▶ **Your instructions**:
Count how many lines below include the word "NMOS". Answer with a number only.

Edit tracking data:
Content starts
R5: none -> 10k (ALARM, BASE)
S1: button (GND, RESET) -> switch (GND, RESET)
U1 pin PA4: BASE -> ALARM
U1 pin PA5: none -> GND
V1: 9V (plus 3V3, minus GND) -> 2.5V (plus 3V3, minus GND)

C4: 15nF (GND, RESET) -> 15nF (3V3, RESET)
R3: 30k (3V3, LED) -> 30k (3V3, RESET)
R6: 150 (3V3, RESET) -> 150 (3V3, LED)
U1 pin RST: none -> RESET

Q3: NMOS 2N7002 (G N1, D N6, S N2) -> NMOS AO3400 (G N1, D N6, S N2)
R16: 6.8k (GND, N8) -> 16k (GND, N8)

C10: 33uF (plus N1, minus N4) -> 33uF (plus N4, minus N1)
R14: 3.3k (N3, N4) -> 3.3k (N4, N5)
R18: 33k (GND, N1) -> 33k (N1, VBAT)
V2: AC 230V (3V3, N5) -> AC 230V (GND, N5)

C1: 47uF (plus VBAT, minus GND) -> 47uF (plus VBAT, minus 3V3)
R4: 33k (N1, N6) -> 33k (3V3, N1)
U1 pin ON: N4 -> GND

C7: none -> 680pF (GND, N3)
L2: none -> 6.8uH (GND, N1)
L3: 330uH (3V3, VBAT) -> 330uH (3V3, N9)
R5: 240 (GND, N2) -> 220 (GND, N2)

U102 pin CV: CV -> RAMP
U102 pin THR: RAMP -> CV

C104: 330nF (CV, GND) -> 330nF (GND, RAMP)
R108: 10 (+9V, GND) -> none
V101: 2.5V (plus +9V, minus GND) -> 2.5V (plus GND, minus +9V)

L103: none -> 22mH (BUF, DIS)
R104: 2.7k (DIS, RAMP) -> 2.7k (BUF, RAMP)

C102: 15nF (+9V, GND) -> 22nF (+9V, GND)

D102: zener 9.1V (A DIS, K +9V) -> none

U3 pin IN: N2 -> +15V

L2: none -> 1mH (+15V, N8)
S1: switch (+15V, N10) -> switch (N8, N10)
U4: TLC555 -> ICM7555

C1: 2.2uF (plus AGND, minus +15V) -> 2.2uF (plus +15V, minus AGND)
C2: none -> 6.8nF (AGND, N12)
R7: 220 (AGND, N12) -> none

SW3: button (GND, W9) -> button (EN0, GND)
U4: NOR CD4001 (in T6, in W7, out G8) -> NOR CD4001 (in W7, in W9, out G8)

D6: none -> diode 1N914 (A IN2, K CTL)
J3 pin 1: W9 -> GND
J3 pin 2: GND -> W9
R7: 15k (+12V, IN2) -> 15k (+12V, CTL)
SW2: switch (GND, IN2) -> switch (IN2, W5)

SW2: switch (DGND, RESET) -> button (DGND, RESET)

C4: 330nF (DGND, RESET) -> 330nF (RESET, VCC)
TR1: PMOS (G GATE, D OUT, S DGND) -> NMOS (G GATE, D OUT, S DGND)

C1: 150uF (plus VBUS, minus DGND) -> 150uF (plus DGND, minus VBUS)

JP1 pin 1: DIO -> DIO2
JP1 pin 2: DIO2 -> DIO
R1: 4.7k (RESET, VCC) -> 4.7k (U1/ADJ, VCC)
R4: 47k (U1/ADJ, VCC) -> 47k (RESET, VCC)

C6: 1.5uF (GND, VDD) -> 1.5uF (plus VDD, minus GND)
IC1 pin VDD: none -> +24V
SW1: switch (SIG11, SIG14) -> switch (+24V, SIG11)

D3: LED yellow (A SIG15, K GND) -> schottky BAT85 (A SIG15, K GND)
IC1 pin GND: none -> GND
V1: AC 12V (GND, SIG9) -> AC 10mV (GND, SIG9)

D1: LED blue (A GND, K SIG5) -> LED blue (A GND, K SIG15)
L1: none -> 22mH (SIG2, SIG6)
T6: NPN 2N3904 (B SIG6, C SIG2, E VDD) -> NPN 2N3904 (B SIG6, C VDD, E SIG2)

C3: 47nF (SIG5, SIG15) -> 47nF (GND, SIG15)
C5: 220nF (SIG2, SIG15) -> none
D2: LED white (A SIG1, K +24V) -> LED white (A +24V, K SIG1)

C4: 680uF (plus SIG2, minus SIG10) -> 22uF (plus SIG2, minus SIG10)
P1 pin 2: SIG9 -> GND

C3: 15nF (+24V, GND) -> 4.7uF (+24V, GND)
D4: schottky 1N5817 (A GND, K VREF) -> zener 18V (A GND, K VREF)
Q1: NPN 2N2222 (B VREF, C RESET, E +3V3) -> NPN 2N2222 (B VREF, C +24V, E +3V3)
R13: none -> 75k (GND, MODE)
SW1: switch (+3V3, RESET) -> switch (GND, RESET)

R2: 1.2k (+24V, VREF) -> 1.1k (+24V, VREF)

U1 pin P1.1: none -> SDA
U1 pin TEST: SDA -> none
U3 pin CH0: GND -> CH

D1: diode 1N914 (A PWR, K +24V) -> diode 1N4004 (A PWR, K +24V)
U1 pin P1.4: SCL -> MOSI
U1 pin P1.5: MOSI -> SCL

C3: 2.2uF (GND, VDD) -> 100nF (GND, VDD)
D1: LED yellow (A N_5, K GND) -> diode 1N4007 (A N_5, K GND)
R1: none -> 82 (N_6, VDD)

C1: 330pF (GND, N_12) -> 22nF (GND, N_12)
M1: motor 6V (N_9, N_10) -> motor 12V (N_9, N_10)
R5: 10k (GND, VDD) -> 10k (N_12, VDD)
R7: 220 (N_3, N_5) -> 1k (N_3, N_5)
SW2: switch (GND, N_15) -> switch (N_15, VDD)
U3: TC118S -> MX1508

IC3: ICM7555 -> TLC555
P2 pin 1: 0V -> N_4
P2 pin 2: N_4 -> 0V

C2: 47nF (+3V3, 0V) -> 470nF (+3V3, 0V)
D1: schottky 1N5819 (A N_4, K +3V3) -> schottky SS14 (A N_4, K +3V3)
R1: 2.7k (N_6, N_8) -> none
Content ends
▶ **Result**:
2